## Information given

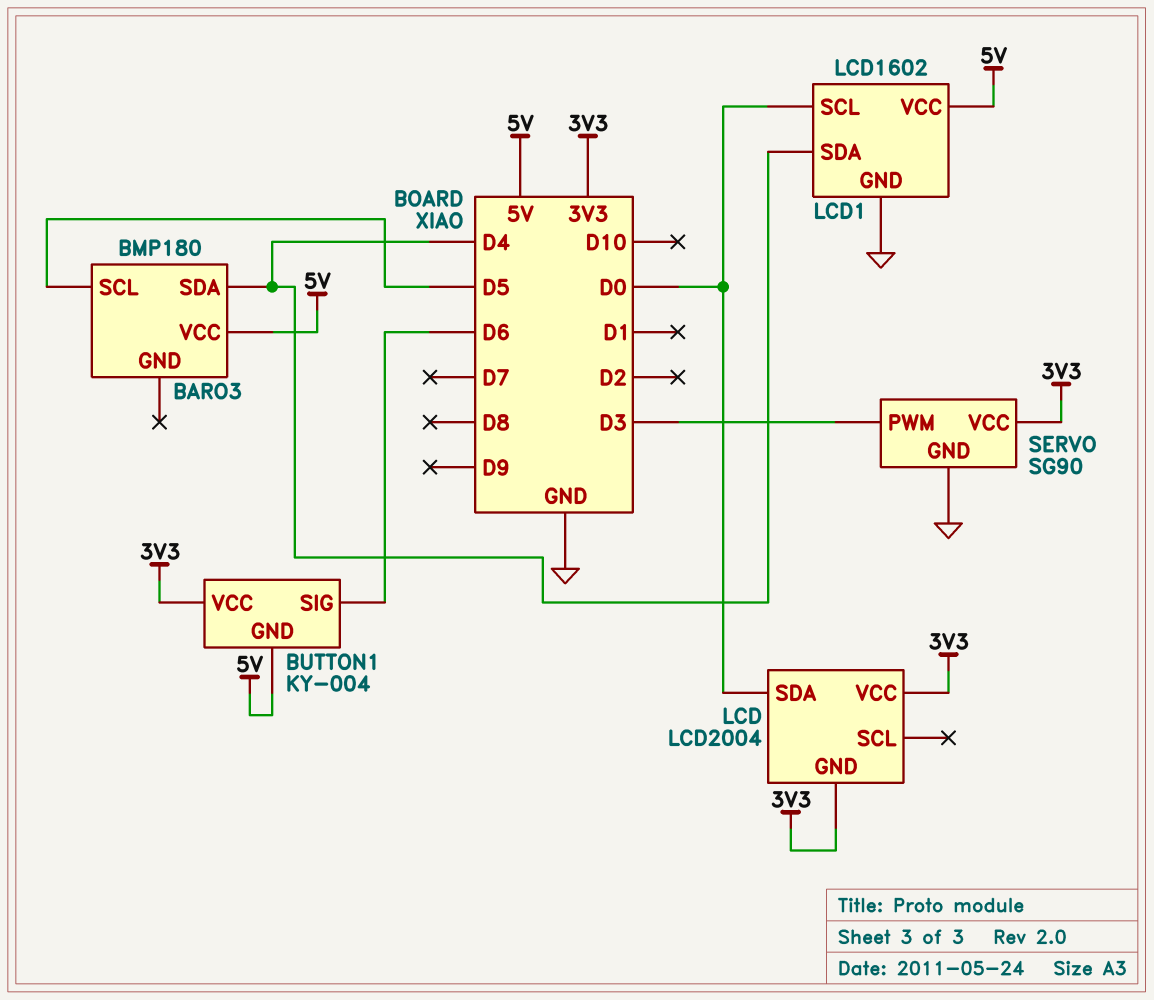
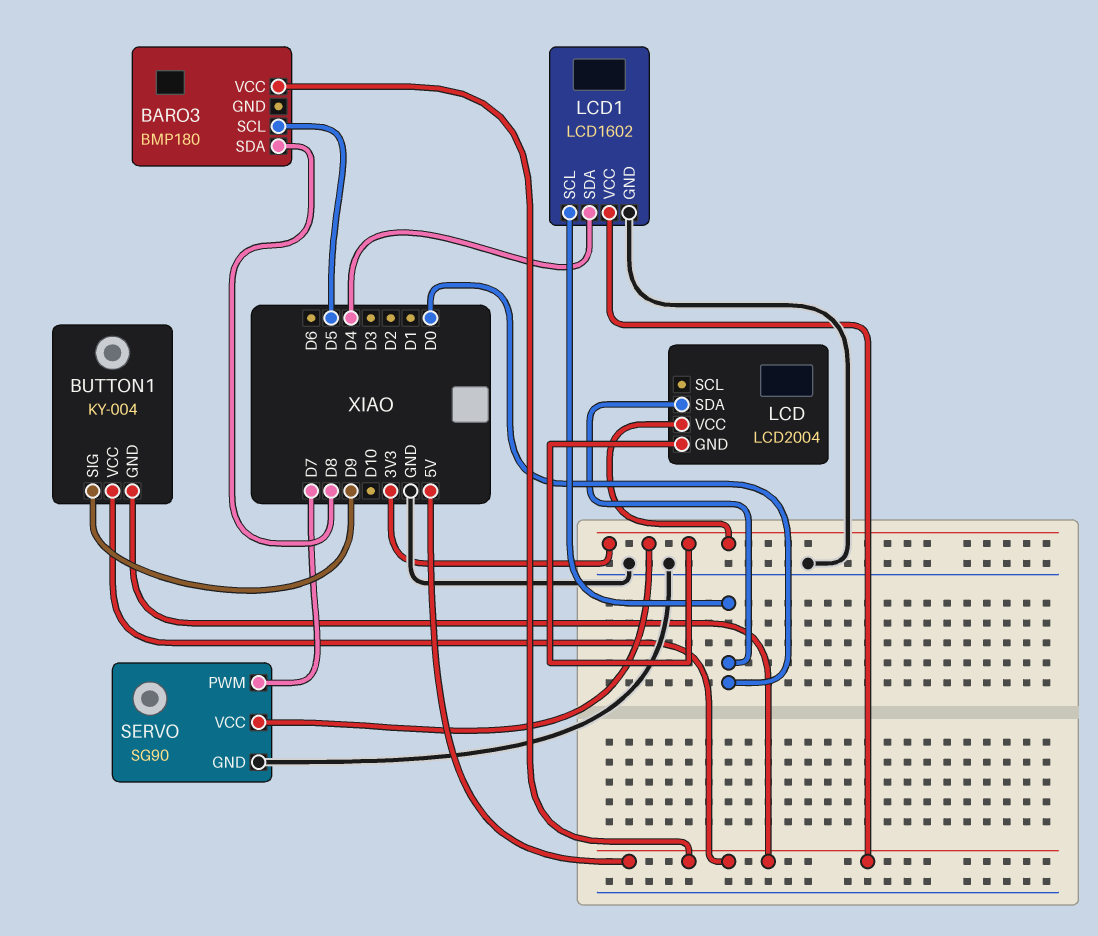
BARO3 pin SDA: D4 -> D8
BUTTON1 pin SIG: D6 -> D9
BUTTON1 pin VCC: 3V3 -> 5V
SERVO pin PWM: D3 -> D7

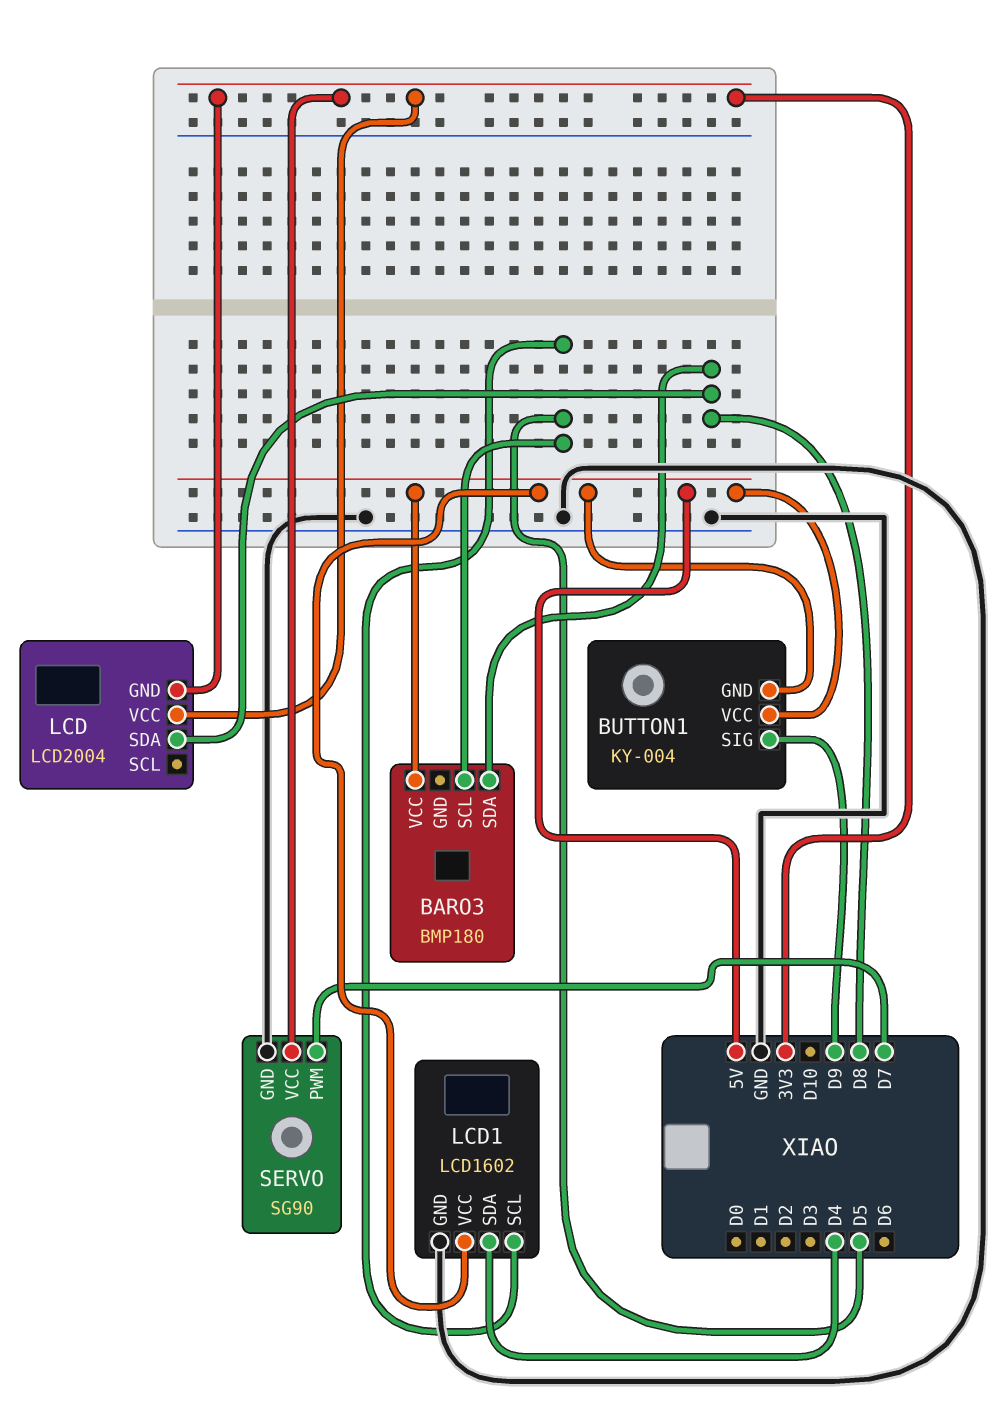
LCD pin SDA: D0 -> D8
LCD1 pin SCL: D0 -> D5

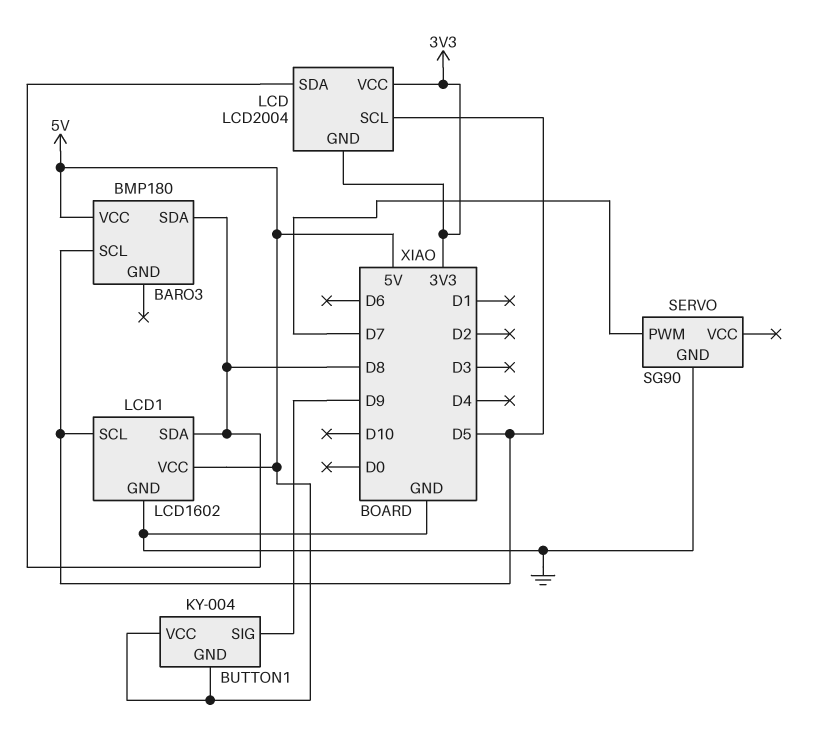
LCD pin SCL: none -> D5
LCD1 pin SDA: D4 -> D8
SERVO pin VCC: 3V3 -> none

## Assignment
Tally the lines of the data that include the word "none". Reply with the number only.

## Answer space
2